▸ Material for the task
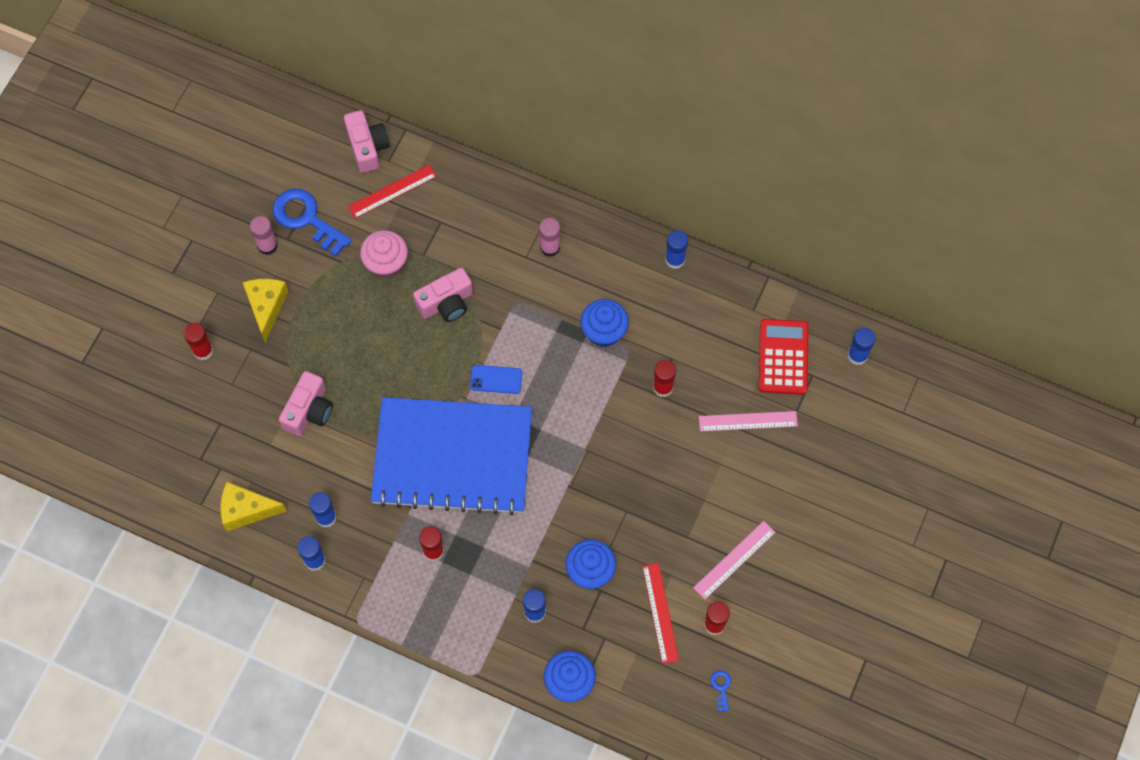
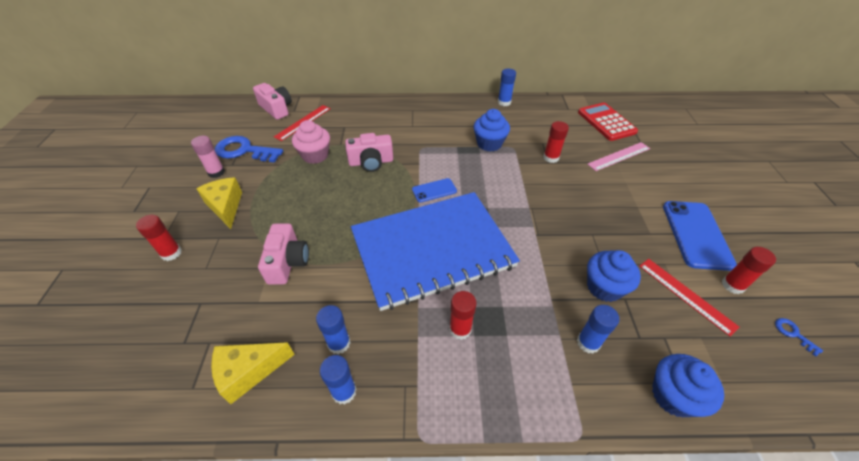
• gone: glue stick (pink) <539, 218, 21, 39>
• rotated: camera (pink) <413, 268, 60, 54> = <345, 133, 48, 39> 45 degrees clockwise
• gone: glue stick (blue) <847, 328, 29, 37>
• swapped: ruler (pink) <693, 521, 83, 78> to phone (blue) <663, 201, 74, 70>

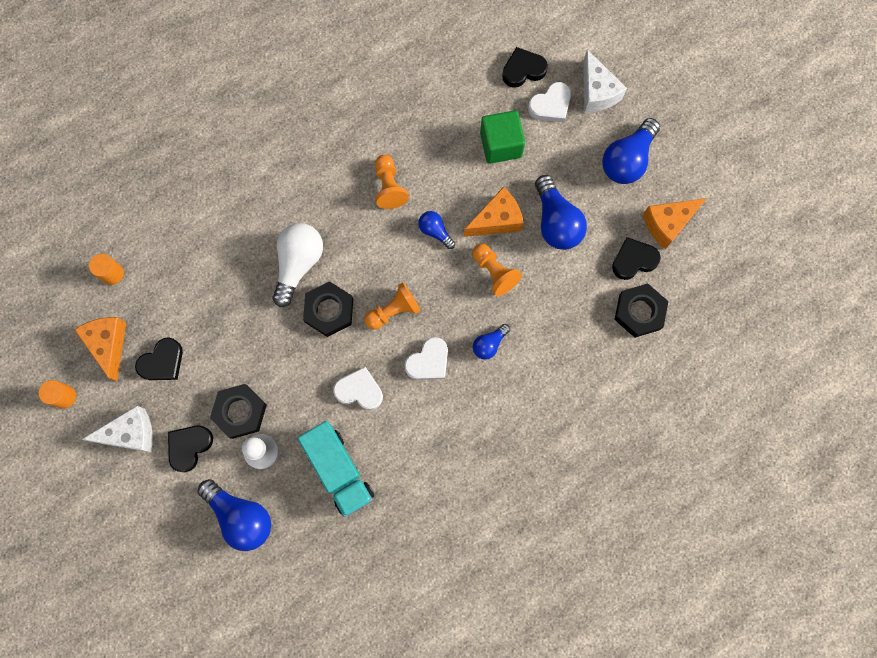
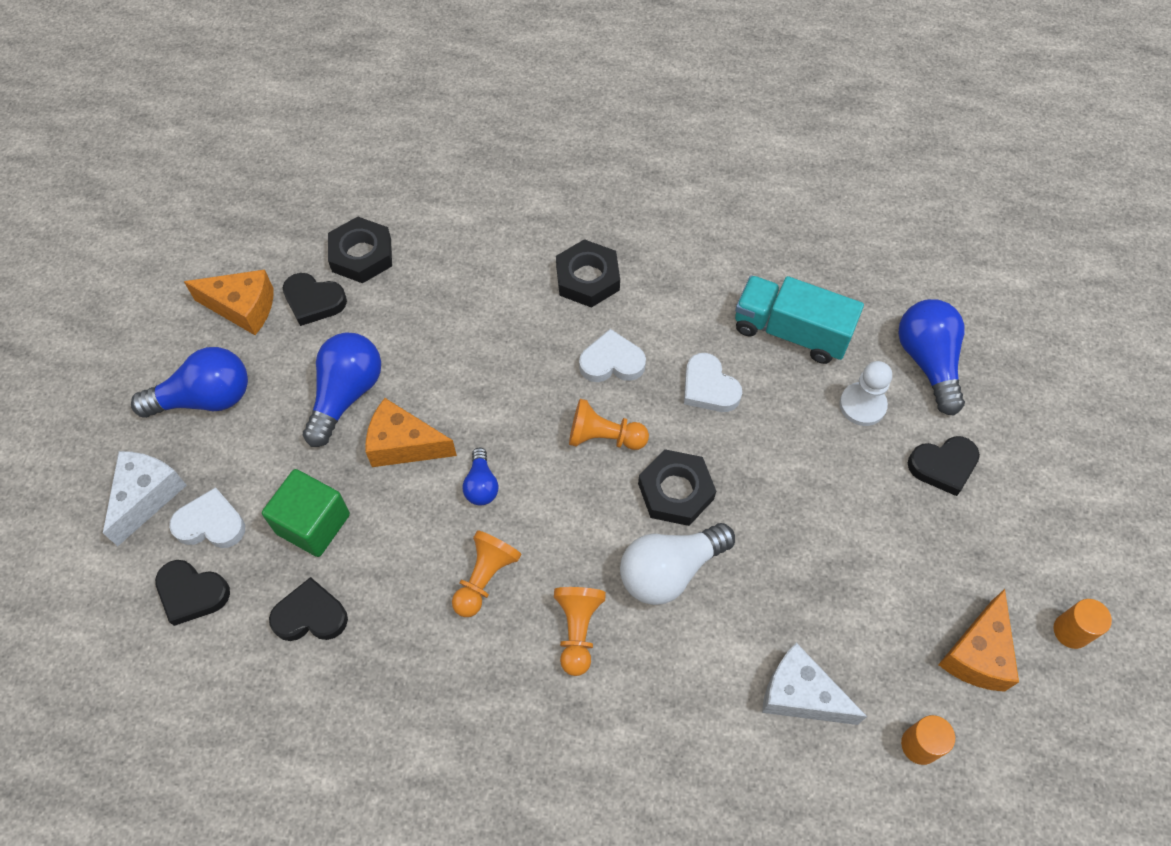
• shifted: pawn (orange) <472, 244, 50, 52> to <554, 587, 52, 89>
• gone: light bulb (blue) <473, 324, 37, 36>
• shifted: heart (black) <135, 337, 48, 43> to <269, 577, 79, 64>
• shifted: nut (black) <210, 384, 57, 55> to <556, 239, 64, 69>
• shifted: cheese (white) <81, 406, 72, 46> to <762, 643, 105, 82>
• rotated: truck (turquoise) <298, 421, 76, 96> = <735, 275, 129, 89> 75 degrees counterclockwise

▸ Assigned task
Output the whole listing exactly. Pictures stay out.

▸ Answer to the exercise
• gone: glue stick (pink) <539, 218, 21, 39>
• rotated: camera (pink) <413, 268, 60, 54> = <345, 133, 48, 39> 45 degrees clockwise
• gone: glue stick (blue) <847, 328, 29, 37>
• swapped: ruler (pink) <693, 521, 83, 78> to phone (blue) <663, 201, 74, 70>

• shifted: pawn (orange) <472, 244, 50, 52> to <554, 587, 52, 89>
• gone: light bulb (blue) <473, 324, 37, 36>
• shifted: heart (black) <135, 337, 48, 43> to <269, 577, 79, 64>
• shifted: nut (black) <210, 384, 57, 55> to <556, 239, 64, 69>
• shifted: cheese (white) <81, 406, 72, 46> to <762, 643, 105, 82>
• rotated: truck (turquoise) <298, 421, 76, 96> = <735, 275, 129, 89> 75 degrees counterclockwise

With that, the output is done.